▶ _PROMPT_:
Print nothing except the lines of the listing below from the line with "SW1: switch (GND, IC1/P1.6)" to the line with "S1: switch (+3V3, N_5) -> button (+3V3, N_5)", each exactly as written, both ends included.

- - - -

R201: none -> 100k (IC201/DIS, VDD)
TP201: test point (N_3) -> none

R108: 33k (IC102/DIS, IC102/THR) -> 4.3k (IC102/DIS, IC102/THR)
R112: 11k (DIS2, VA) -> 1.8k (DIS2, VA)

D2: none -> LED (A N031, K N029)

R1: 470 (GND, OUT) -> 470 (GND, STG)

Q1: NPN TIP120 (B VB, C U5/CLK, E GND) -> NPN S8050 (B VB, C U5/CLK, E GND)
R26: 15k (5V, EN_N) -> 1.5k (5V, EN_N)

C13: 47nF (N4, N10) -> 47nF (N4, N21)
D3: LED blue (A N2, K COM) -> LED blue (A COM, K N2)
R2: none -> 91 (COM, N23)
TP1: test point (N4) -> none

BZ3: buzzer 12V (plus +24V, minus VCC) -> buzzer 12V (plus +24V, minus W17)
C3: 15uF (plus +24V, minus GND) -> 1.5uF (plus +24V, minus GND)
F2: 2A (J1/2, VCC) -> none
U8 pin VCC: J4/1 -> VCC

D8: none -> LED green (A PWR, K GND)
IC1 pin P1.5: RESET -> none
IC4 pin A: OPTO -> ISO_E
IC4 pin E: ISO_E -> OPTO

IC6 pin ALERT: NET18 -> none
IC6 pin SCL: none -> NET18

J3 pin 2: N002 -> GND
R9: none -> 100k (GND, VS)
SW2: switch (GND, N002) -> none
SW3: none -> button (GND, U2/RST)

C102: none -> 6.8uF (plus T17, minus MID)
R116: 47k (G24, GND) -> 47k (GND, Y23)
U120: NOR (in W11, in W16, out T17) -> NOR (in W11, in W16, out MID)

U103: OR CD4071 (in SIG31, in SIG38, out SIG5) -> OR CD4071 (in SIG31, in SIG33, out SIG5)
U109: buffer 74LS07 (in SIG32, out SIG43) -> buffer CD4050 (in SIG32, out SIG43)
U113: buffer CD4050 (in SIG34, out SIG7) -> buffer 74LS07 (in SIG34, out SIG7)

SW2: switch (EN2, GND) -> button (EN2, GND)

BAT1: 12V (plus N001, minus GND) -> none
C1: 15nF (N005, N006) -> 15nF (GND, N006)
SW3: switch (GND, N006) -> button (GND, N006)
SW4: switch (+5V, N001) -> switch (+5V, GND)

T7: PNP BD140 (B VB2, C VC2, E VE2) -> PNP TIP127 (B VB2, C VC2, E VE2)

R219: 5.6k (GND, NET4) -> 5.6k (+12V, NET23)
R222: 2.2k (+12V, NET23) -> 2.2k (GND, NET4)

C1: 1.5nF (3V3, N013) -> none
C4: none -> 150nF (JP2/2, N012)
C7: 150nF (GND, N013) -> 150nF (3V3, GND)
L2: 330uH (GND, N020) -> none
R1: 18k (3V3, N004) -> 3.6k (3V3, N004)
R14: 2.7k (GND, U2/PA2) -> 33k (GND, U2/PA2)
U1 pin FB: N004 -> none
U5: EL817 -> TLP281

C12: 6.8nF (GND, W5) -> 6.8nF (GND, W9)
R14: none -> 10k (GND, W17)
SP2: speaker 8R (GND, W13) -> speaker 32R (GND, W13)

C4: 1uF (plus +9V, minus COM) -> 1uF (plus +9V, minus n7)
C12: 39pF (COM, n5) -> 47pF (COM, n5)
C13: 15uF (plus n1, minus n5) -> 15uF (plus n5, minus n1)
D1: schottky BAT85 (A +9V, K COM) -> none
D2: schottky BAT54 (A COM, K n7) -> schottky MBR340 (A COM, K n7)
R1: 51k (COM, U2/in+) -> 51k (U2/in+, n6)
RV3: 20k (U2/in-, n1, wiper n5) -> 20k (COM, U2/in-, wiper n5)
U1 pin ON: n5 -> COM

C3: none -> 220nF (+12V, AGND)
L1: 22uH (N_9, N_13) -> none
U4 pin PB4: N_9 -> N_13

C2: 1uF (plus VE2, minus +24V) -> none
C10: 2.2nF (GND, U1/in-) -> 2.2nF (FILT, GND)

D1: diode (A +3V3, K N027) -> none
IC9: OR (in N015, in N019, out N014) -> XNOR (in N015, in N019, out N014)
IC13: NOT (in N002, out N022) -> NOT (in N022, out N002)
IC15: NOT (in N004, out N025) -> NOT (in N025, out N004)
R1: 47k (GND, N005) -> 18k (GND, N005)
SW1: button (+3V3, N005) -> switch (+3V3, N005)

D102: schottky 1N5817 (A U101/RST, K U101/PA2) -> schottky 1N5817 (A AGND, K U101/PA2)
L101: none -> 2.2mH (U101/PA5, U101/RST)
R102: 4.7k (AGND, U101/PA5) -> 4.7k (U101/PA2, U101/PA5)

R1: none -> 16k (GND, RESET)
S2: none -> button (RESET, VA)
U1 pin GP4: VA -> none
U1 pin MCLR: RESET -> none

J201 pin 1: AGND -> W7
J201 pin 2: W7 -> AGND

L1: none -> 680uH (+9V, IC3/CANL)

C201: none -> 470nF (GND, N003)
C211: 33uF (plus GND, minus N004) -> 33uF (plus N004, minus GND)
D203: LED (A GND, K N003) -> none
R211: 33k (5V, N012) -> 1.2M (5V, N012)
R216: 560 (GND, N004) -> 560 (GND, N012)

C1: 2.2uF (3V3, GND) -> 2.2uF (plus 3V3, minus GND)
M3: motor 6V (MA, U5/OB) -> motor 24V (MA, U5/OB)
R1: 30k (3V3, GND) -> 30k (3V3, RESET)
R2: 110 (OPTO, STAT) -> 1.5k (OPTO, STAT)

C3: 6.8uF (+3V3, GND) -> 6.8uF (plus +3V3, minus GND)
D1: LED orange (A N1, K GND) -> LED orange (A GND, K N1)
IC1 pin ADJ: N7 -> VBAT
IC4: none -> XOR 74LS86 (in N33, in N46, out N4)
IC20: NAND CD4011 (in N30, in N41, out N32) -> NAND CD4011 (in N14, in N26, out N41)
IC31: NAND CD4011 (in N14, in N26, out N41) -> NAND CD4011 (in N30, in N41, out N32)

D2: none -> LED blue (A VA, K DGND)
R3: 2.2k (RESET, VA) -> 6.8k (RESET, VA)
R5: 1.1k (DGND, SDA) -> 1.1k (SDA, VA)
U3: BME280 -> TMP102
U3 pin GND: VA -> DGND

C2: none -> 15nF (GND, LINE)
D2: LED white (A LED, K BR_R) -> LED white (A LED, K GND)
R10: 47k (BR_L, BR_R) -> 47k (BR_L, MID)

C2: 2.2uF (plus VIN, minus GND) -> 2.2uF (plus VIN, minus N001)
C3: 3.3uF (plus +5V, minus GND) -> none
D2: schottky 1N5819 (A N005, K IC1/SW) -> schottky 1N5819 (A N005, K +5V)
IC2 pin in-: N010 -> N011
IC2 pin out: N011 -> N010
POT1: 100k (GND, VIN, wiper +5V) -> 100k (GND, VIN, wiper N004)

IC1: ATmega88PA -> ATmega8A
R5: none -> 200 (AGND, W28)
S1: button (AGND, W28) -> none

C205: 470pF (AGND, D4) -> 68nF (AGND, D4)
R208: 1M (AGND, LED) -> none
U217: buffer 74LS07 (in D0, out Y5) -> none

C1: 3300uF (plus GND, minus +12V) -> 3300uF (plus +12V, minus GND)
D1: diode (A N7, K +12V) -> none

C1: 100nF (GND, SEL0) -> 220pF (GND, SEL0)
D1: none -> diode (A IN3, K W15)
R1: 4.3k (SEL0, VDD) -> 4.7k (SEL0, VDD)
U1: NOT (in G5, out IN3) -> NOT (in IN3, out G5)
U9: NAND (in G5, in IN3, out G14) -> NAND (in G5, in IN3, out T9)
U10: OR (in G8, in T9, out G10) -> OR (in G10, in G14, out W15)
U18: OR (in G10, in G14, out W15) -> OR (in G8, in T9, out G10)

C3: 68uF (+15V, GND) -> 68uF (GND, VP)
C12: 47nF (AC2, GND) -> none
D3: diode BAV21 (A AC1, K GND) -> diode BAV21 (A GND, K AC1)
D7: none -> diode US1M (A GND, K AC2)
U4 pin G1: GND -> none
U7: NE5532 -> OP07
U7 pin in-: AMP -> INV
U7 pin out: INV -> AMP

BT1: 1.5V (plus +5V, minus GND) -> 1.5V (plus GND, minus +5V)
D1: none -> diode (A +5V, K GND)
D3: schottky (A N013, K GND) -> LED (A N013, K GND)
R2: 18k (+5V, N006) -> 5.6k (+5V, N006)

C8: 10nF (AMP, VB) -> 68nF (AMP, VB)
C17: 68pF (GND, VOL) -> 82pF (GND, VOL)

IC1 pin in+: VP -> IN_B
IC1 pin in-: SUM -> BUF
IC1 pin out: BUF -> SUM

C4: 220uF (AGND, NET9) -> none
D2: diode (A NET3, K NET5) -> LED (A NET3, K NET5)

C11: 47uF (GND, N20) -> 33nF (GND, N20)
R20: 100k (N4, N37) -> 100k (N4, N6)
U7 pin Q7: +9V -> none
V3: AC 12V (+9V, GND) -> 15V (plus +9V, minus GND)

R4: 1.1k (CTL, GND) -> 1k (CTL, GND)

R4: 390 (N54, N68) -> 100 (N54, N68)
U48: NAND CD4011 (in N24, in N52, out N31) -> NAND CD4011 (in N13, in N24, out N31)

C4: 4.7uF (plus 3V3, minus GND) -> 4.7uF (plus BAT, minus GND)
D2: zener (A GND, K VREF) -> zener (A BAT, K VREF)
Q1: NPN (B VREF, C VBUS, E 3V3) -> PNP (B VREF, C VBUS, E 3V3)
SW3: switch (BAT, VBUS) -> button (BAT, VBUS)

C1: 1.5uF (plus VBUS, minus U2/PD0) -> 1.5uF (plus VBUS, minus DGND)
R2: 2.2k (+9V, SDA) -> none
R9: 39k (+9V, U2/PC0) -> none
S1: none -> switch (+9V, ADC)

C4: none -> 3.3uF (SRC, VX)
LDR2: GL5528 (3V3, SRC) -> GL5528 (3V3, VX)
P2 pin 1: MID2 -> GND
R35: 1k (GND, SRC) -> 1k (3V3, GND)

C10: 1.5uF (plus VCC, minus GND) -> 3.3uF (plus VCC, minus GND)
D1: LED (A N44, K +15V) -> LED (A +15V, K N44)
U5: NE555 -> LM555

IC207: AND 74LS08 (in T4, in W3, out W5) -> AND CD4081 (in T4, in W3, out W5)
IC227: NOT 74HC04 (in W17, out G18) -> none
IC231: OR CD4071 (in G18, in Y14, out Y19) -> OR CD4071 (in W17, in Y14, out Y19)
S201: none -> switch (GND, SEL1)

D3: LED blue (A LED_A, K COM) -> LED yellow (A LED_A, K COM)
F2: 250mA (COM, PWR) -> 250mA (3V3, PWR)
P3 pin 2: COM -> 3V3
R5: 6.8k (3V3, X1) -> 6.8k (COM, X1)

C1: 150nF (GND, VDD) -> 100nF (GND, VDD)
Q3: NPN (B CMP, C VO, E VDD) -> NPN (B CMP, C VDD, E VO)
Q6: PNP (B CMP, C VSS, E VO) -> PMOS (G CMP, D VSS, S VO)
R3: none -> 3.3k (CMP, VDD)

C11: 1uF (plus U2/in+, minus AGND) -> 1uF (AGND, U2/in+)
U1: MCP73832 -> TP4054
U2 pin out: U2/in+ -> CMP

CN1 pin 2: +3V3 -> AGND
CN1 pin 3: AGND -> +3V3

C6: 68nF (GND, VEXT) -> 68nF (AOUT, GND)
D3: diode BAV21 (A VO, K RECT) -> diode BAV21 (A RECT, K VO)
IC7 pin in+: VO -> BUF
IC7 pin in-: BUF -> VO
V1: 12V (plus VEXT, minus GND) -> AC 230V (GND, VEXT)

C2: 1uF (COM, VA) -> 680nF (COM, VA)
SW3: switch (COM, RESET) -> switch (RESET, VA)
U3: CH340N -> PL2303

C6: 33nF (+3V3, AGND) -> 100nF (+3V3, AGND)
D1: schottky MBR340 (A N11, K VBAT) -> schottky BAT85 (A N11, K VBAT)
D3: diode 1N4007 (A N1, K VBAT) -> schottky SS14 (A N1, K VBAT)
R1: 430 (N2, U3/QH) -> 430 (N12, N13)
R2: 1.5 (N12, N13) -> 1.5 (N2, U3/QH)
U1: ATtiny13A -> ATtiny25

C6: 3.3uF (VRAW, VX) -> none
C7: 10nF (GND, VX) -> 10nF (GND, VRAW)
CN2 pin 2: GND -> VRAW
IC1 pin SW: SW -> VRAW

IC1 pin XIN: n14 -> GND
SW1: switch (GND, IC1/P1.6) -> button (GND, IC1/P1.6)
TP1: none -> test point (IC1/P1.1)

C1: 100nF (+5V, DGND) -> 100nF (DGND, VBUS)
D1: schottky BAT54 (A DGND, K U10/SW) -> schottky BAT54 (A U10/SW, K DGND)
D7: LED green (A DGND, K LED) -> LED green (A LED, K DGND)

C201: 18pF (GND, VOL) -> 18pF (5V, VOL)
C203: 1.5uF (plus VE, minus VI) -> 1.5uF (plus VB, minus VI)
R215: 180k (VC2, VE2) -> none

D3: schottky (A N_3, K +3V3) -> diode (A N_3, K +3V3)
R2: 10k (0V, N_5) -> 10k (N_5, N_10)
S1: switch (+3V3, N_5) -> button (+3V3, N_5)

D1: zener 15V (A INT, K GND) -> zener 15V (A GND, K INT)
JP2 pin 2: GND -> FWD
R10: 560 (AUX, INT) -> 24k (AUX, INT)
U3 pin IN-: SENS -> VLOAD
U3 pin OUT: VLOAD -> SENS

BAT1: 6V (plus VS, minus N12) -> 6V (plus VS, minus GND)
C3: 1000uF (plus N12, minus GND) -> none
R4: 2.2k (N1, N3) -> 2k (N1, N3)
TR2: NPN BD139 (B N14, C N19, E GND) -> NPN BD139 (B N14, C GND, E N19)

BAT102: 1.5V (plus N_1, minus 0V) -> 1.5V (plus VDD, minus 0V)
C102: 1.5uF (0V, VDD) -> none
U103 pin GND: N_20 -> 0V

- - - -

▶ _ANSWER BOX_:
SW1: switch (GND, IC1/P1.6) -> button (GND, IC1/P1.6)
TP1: none -> test point (IC1/P1.1)

C1: 100nF (+5V, DGND) -> 100nF (DGND, VBUS)
D1: schottky BAT54 (A DGND, K U10/SW) -> schottky BAT54 (A U10/SW, K DGND)
D7: LED green (A DGND, K LED) -> LED green (A LED, K DGND)

C201: 18pF (GND, VOL) -> 18pF (5V, VOL)
C203: 1.5uF (plus VE, minus VI) -> 1.5uF (plus VB, minus VI)
R215: 180k (VC2, VE2) -> none

D3: schottky (A N_3, K +3V3) -> diode (A N_3, K +3V3)
R2: 10k (0V, N_5) -> 10k (N_5, N_10)
S1: switch (+3V3, N_5) -> button (+3V3, N_5)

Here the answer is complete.